Requirement — Of all the lines below, return only those starting with the line holding "yellow ellipse: (177, 134)" and going on through the line holding "gray star: (22, 159) -> (30, 134), size x1.8", exactly as written.

Extracted records —
=== Begin Enclosure ===

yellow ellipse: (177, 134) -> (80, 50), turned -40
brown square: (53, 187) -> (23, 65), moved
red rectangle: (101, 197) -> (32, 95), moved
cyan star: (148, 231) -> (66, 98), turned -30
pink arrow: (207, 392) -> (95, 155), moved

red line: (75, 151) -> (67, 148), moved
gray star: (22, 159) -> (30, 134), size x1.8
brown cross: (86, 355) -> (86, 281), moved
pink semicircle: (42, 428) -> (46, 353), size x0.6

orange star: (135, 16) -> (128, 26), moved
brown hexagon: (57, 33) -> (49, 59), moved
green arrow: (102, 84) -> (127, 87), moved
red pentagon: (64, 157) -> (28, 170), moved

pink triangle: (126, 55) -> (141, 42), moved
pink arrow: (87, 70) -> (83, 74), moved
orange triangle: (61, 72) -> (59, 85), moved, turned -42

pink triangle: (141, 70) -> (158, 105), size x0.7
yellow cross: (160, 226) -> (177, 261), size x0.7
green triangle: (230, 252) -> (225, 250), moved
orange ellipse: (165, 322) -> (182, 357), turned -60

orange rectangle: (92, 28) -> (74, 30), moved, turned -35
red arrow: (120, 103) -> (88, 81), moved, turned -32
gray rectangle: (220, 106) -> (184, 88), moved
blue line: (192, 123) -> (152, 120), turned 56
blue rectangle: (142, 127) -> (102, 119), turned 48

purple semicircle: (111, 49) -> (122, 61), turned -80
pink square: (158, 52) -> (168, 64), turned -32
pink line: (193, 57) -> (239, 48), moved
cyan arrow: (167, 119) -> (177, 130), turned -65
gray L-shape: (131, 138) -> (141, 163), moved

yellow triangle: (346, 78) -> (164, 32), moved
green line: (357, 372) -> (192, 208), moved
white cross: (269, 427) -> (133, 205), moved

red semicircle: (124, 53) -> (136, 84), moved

=== End Enclosure ===
=== Begin Enclosure ===

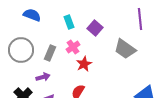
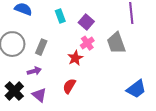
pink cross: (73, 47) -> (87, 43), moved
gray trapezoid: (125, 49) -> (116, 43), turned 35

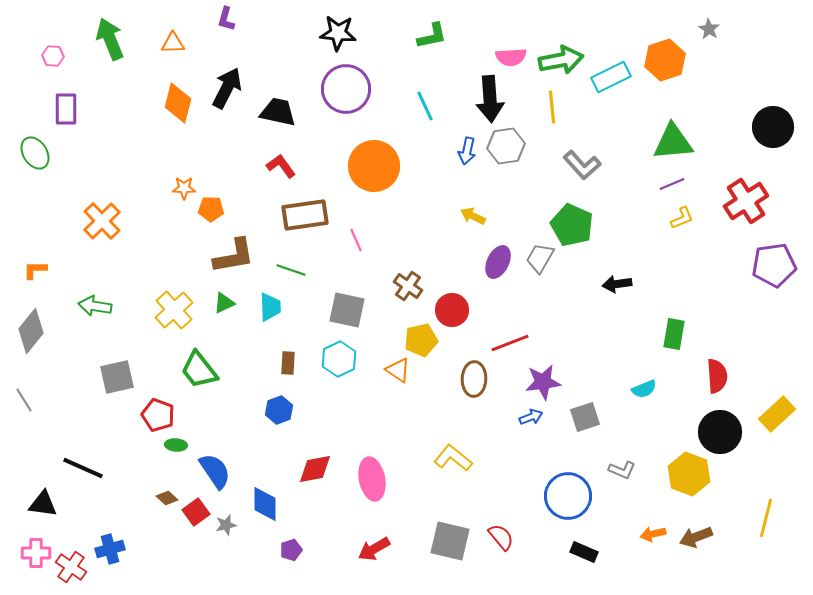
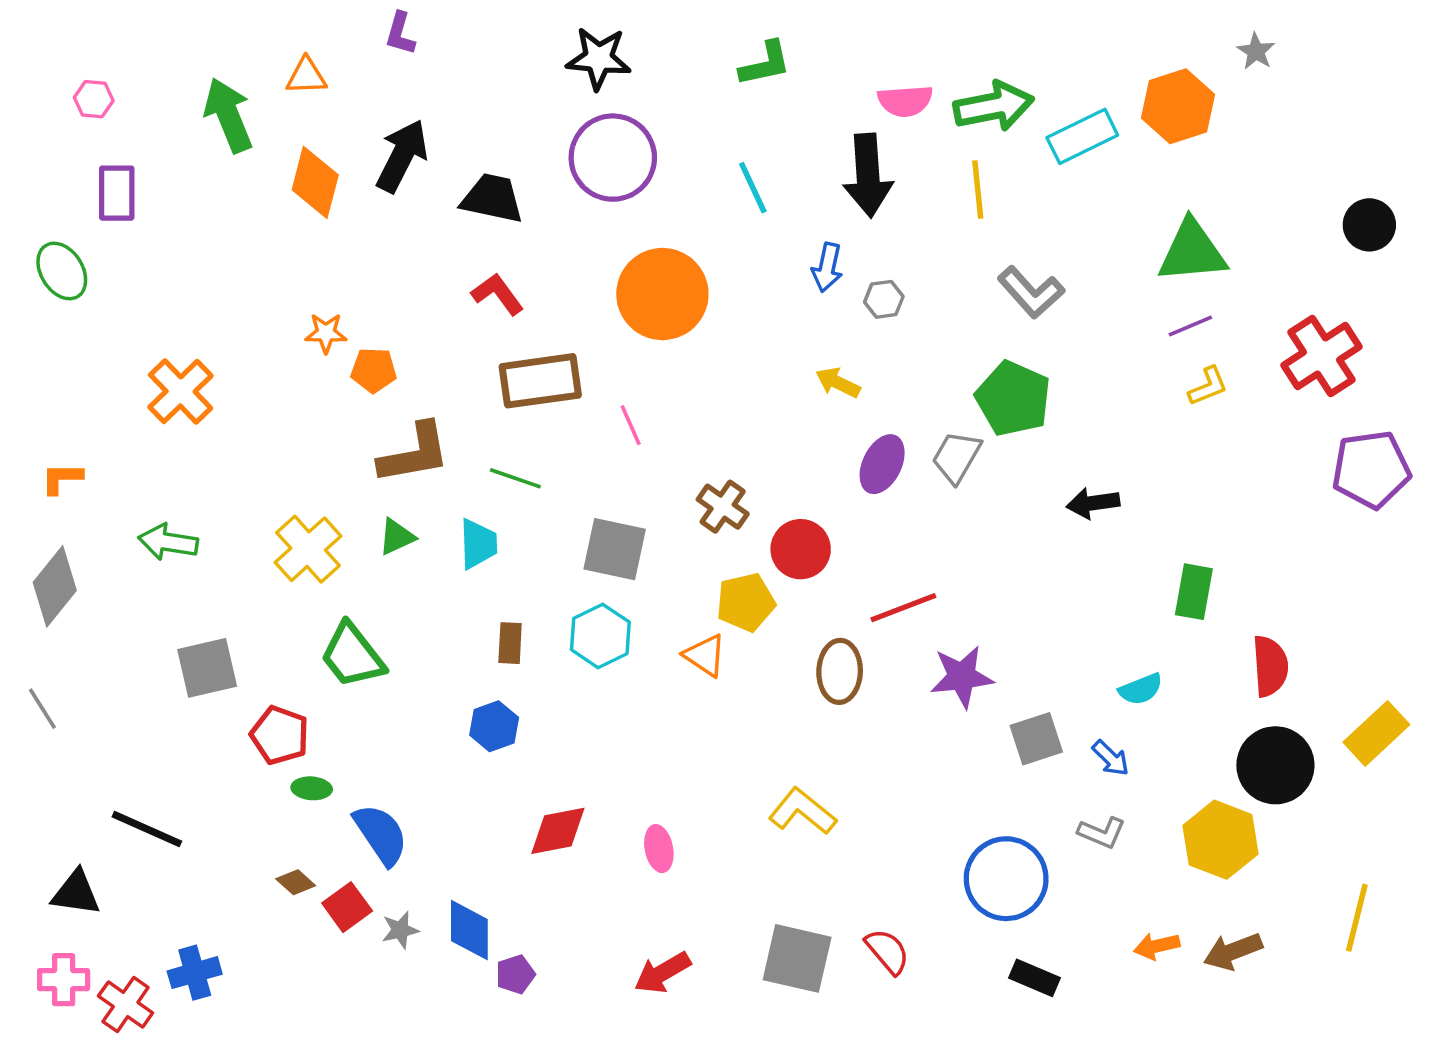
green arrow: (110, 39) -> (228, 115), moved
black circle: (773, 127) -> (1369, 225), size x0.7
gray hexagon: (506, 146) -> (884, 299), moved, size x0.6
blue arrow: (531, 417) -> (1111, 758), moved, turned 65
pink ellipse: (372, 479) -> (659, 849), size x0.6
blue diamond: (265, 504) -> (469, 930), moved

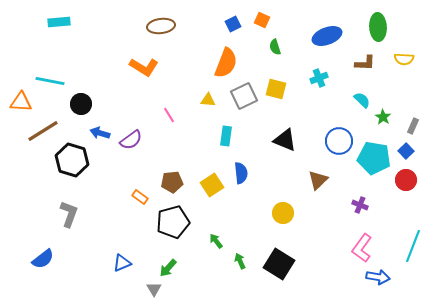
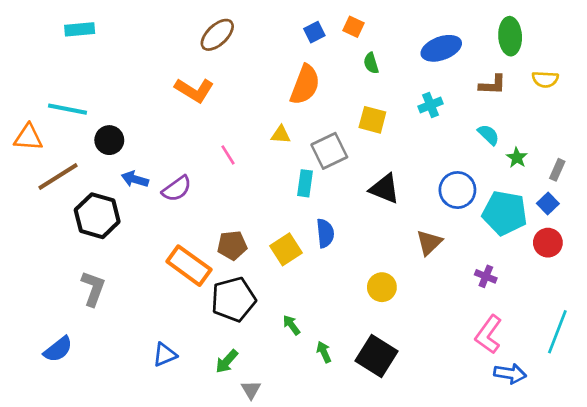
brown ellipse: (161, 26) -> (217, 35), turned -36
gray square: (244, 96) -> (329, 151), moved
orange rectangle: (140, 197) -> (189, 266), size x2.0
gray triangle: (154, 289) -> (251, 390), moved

=== End Enclosure ===

Result below —
yellow ellipse: (177, 134) -> (80, 50), turned -40
brown square: (53, 187) -> (23, 65), moved
red rectangle: (101, 197) -> (32, 95), moved
cyan star: (148, 231) -> (66, 98), turned -30
pink arrow: (207, 392) -> (95, 155), moved

red line: (75, 151) -> (67, 148), moved
gray star: (22, 159) -> (30, 134), size x1.8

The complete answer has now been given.